» Directions for this task
Your answer must be only the lines below from the one containing "(146, 153) = (232, 391): purple" through the one containing "camera: 50 degrees left, 25 degrees down", copied exactly, with the pictures left out.

» Scene difference descriptions
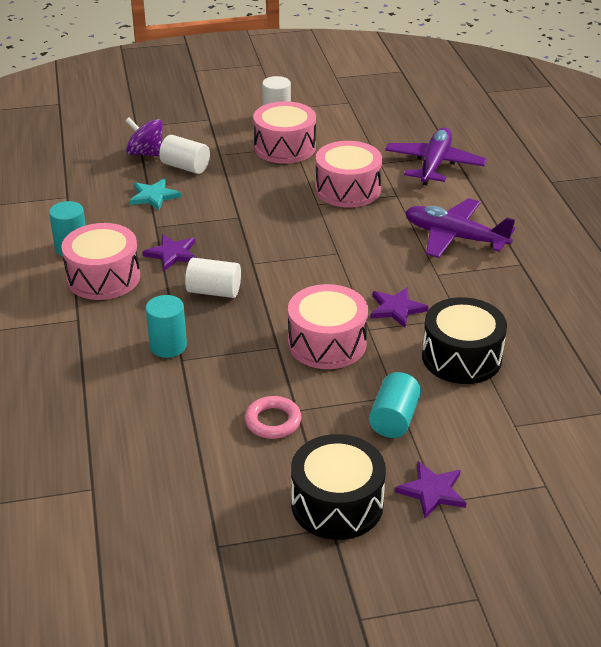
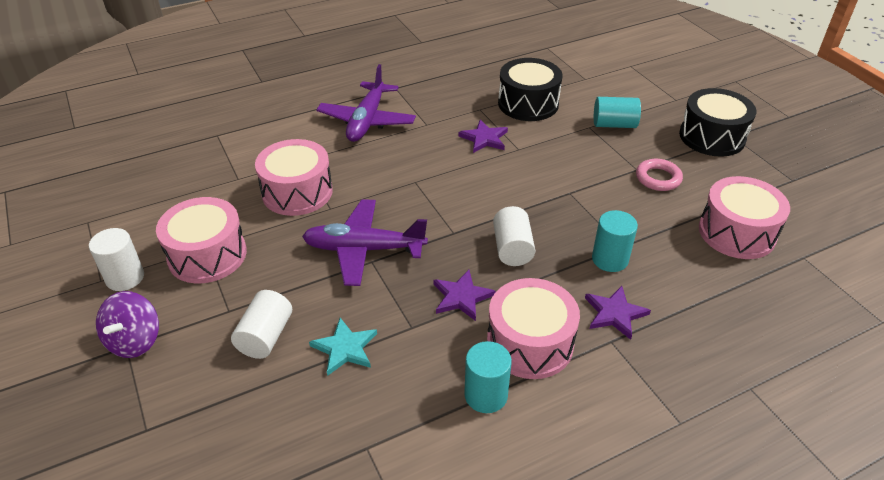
camera: 105 degrees left, 5 degrees up
(146, 153) = (232, 391): purple spinning top -> purple spinning top (135, 341)
(327, 343) = (549, 167): pink drum -> pink drum (736, 232)
(432, 491) = (669, 102): purple star -> purple star (615, 313)
(434, 165) = (239, 144): purple plane -> purple plane (364, 249)

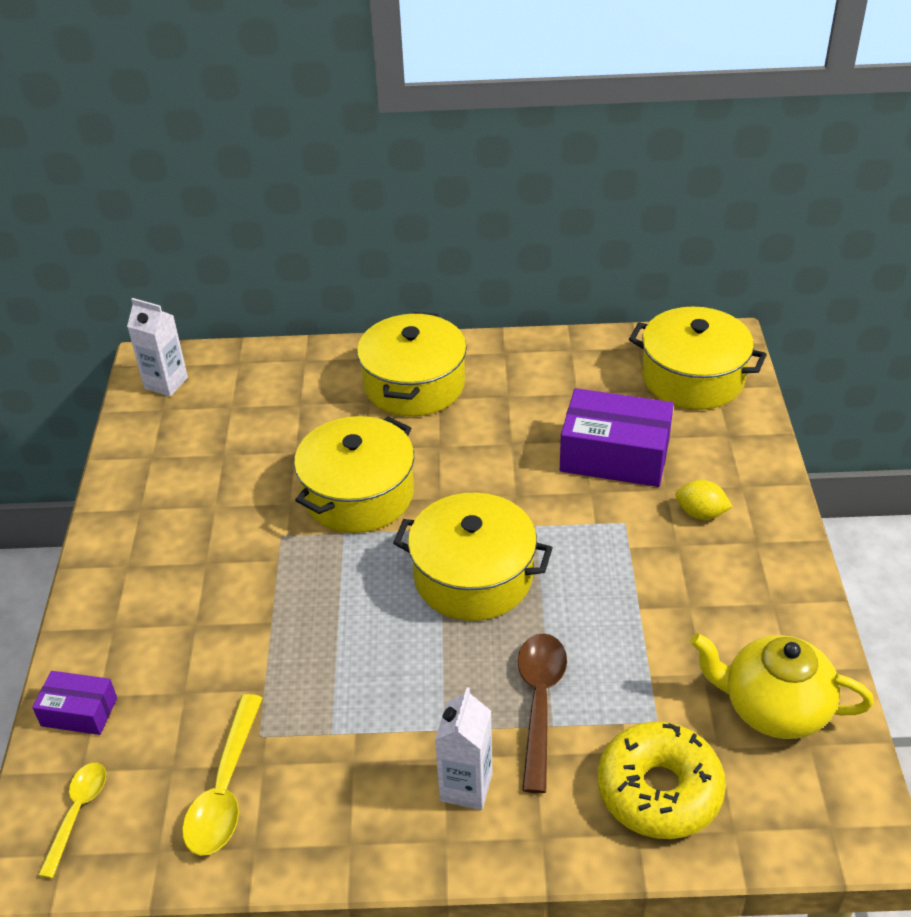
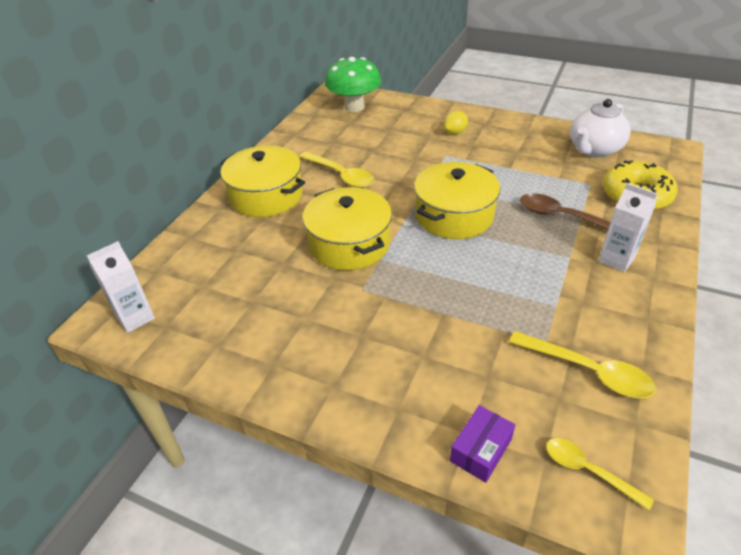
camera: 65 degrees left, 0 degrees up
(501, 432) = (341, 175): none -> yellow spoon
(615, 455) = (392, 144): purple box -> none
(693, 378) = (354, 107): yellow pot -> green mushroom
(773, 708) = (594, 150): yellow teapot -> white teapot

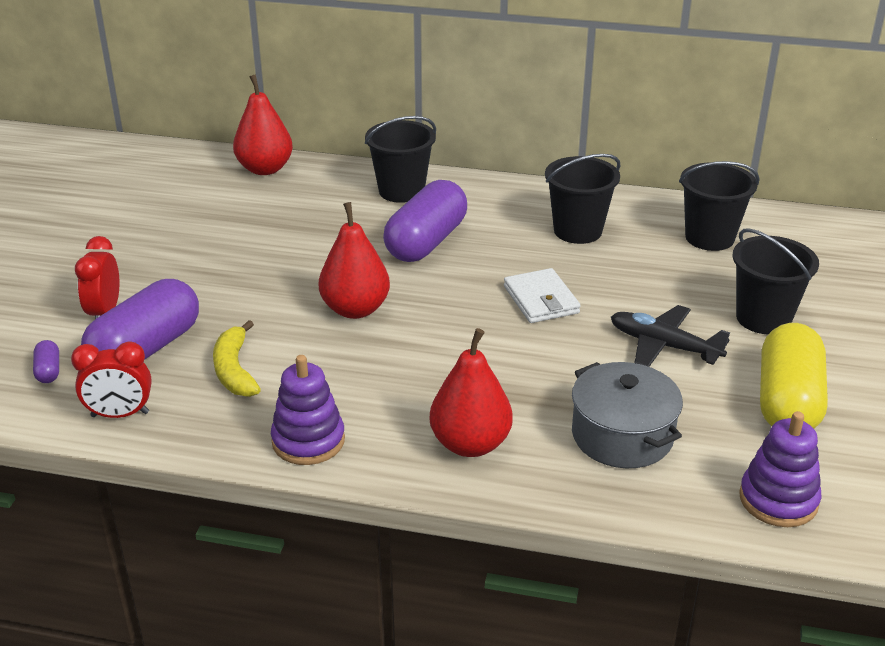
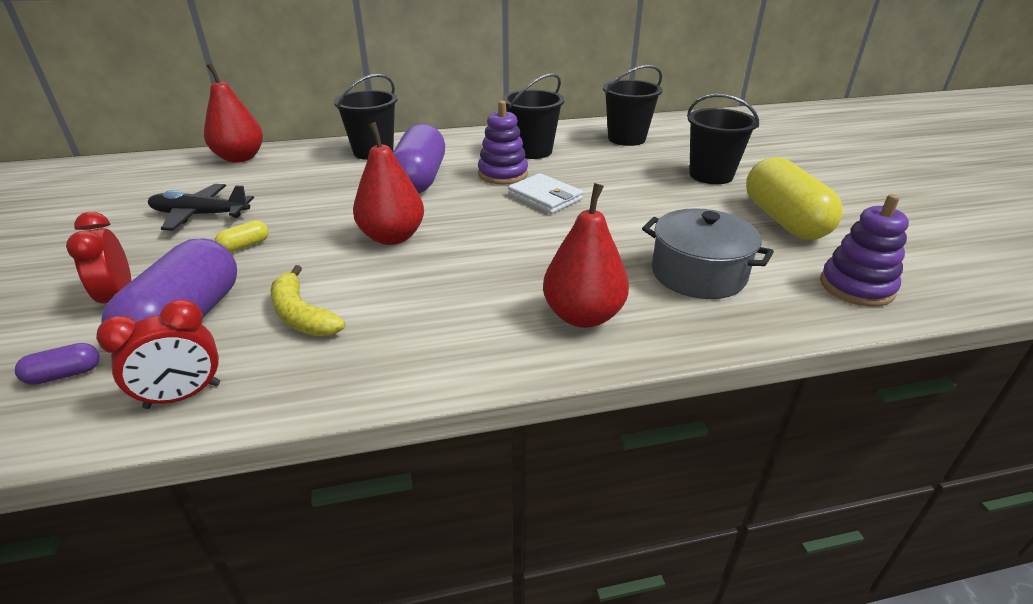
camera: 25 degrees left, 0 degrees up
(48, 371) = (65, 374): purple capsule -> purple capsule turned 75 degrees counterclockwise
(222, 284) = (245, 246): none -> yellow capsule
(308, 441) = (424, 359): purple stacking toy -> purple stacking toy (503, 174)
(664, 346) = (664, 206): black plane -> black plane (200, 215)

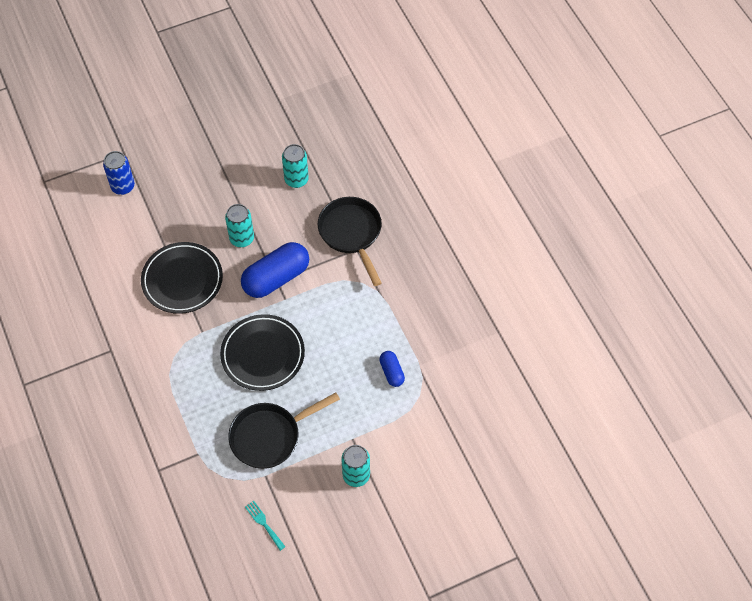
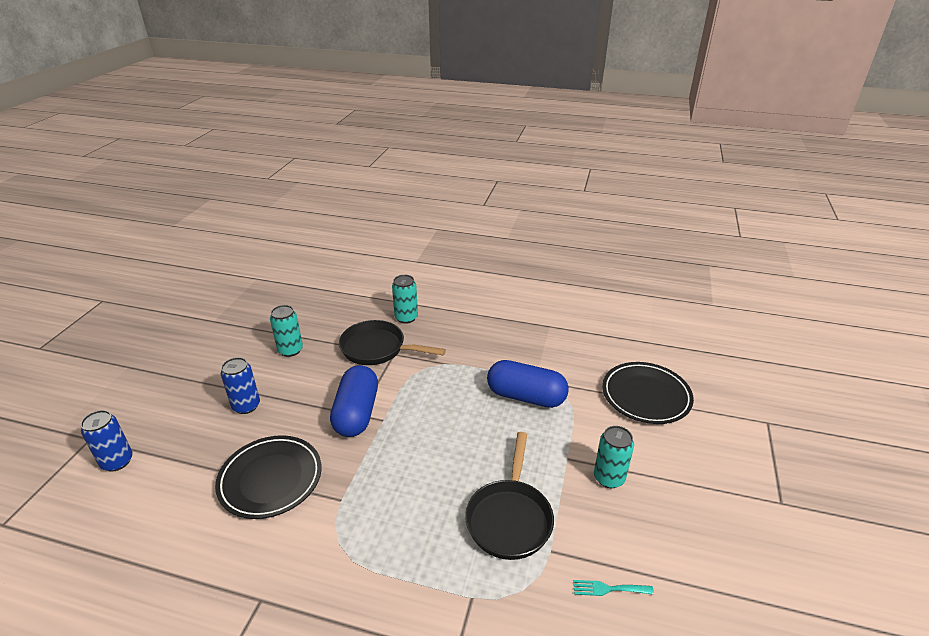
camera: 50 degrees left, 25 degrees down
(223, 207) = (246, 406): none -> blue can
(242, 238) = (291, 412): turquoise can -> turquoise can (406, 318)
(263, 354) = (418, 468): black plate -> black plate (646, 396)
(391, 372) = (526, 397): blue capsule -> blue capsule, size x1.99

» Output for this task
(146, 153) = (232, 391): purple spinning top -> purple spinning top (135, 341)
(327, 343) = (549, 167): pink drum -> pink drum (736, 232)
(432, 491) = (669, 102): purple star -> purple star (615, 313)
(434, 165) = (239, 144): purple plane -> purple plane (364, 249)

camera: 65 degrees left, 0 degrees up
(501, 432) = (341, 175): none -> yellow spoon
(615, 455) = (392, 144): purple box -> none
(693, 378) = (354, 107): yellow pot -> green mushroom
(773, 708) = (594, 150): yellow teapot -> white teapot

camera: 25 degrees left, 0 degrees up
(48, 371) = (65, 374): purple capsule -> purple capsule turned 75 degrees counterclockwise
(222, 284) = (245, 246): none -> yellow capsule
(308, 441) = (424, 359): purple stacking toy -> purple stacking toy (503, 174)
(664, 346) = (664, 206): black plane -> black plane (200, 215)

camera: 50 degrees left, 25 degrees down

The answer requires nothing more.